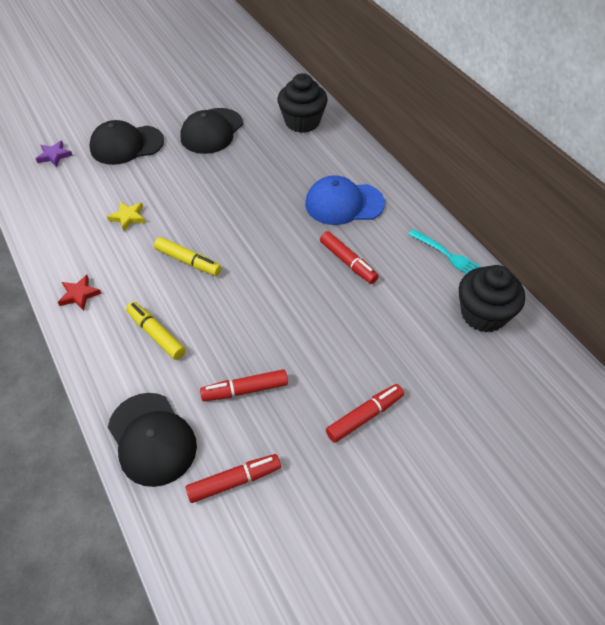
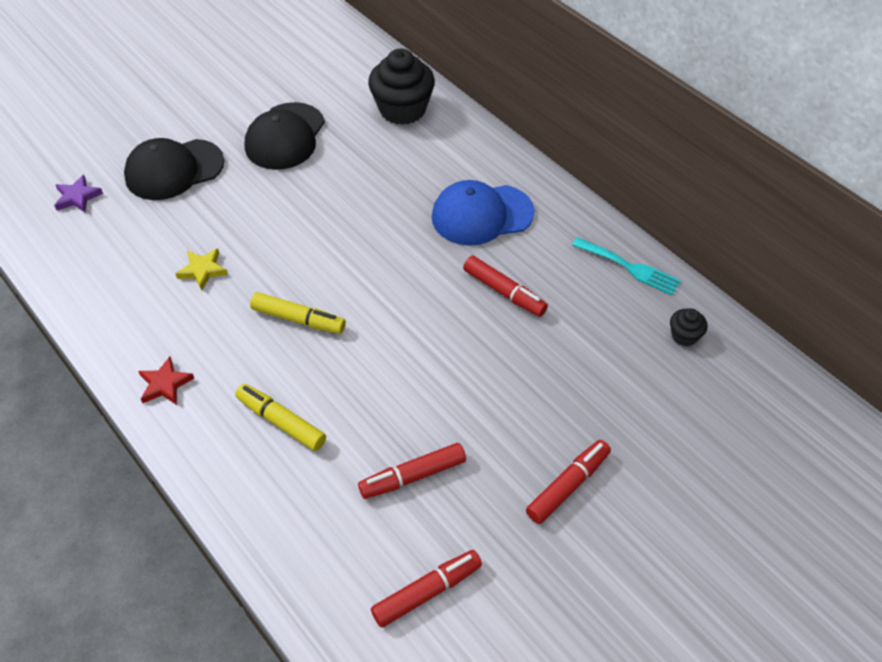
camera: 10 degrees left, 0 degrees up
(152, 439) = (310, 557): black cap -> none
(483, 314) = (684, 336): black cupcake -> black cupcake, size x0.47

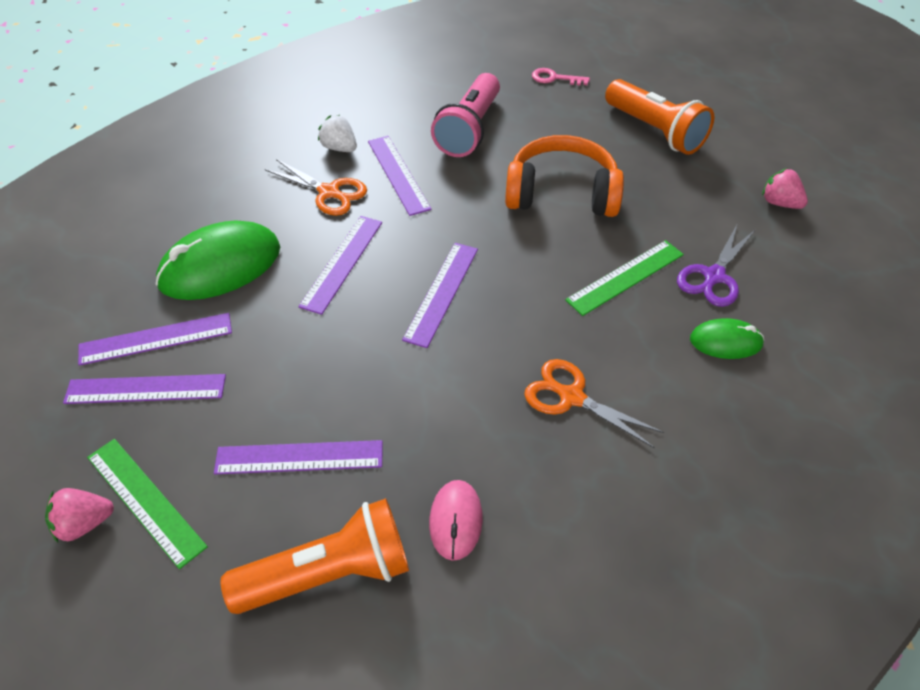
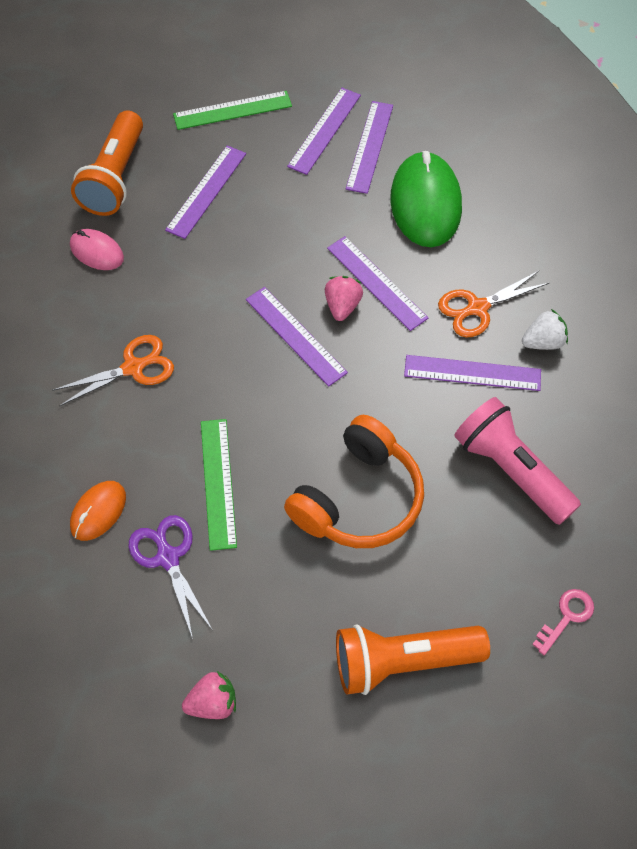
camera: 120 degrees right, 10 degrees up
(84, 523) = (237, 81): pink strawberry -> pink strawberry (342, 306)
(725, 342) = (98, 511): green mouse -> orange mouse

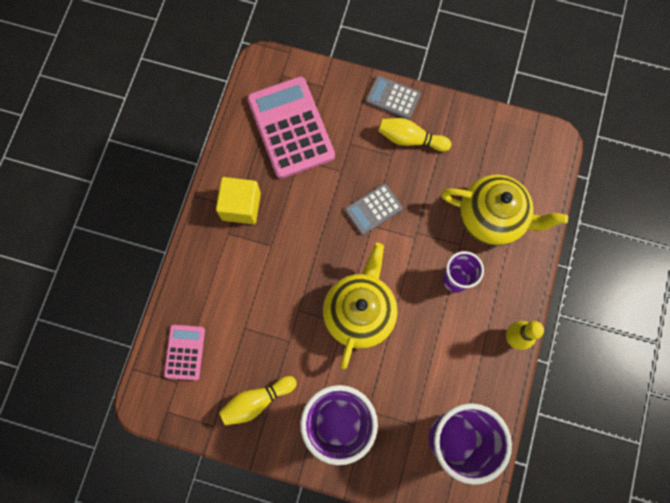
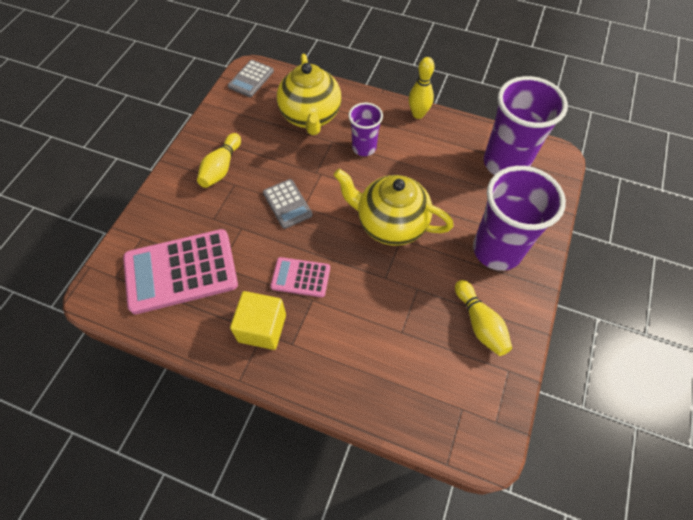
camera: 85 degrees left, 15 degrees down
(184, 352) = (427, 399): pink calculator -> pink calculator (300, 277)
(392, 98) = (174, 178): grey calculator -> grey calculator (251, 79)
(492, 218) = (311, 117): yellow teapot -> yellow teapot turned 150 degrees clockwise

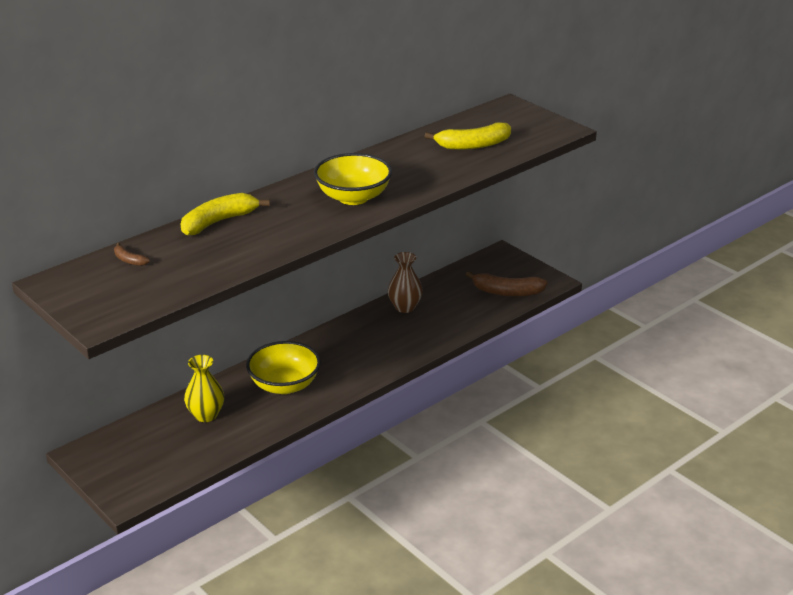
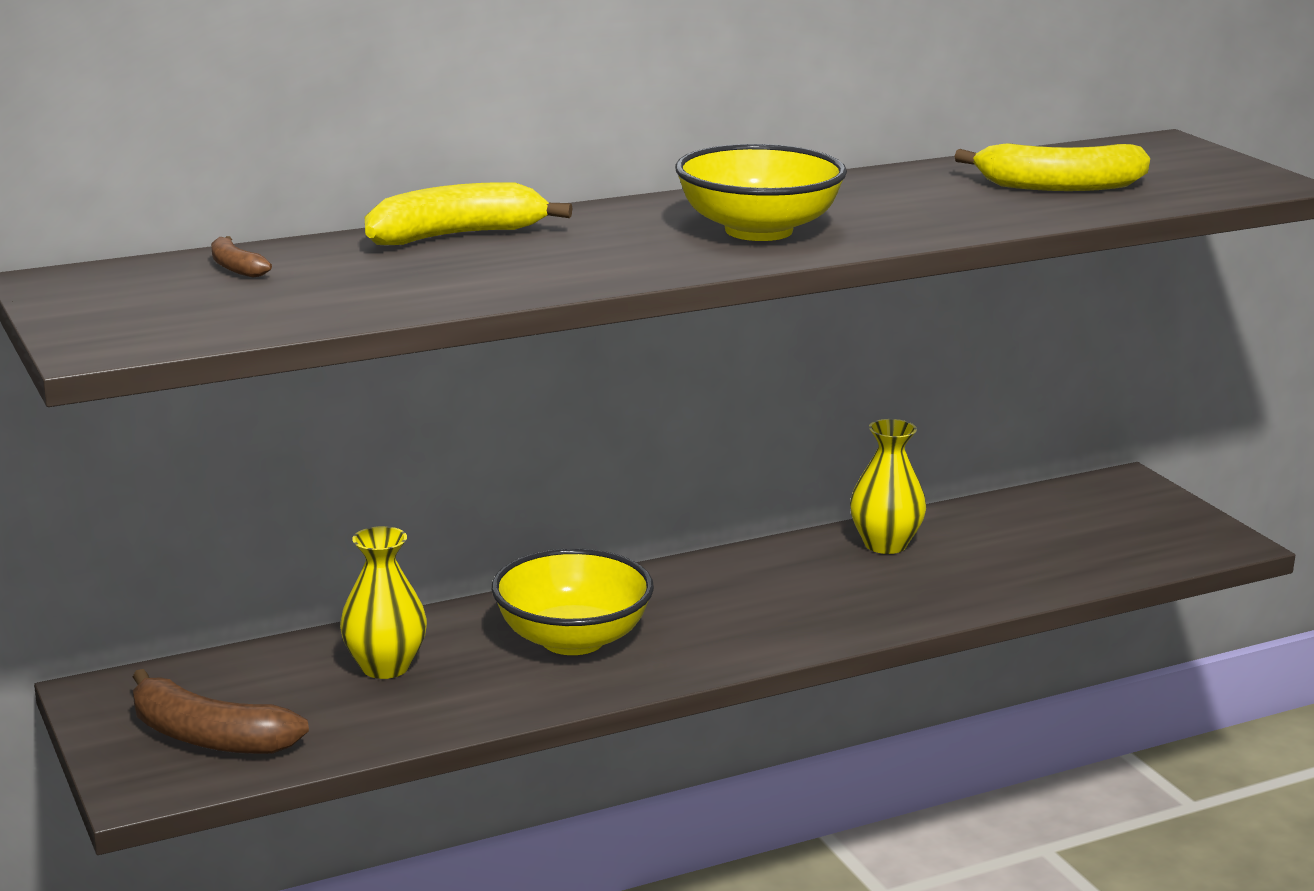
camera: 15 degrees right, 10 degrees down
(405, 307) = (885, 544): brown vase -> yellow vase
(507, 292) = (1119, 548): brown banana -> brown banana (209, 737)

══════════════════════════════

Problem to solve
An exact, word-for-word copy of the records is expected, with no pictures in it.

The answer
camera: 10 degrees left, 0 degrees up
(152, 439) = (310, 557): black cap -> none
(483, 314) = (684, 336): black cupcake -> black cupcake, size x0.47

camera: 120 degrees right, 10 degrees up
(84, 523) = (237, 81): pink strawberry -> pink strawberry (342, 306)
(725, 342) = (98, 511): green mouse -> orange mouse

camera: 85 degrees left, 15 degrees down
(184, 352) = (427, 399): pink calculator -> pink calculator (300, 277)
(392, 98) = (174, 178): grey calculator -> grey calculator (251, 79)
(492, 218) = (311, 117): yellow teapot -> yellow teapot turned 150 degrees clockwise

camera: 15 degrees right, 10 degrees down
(405, 307) = (885, 544): brown vase -> yellow vase
(507, 292) = (1119, 548): brown banana -> brown banana (209, 737)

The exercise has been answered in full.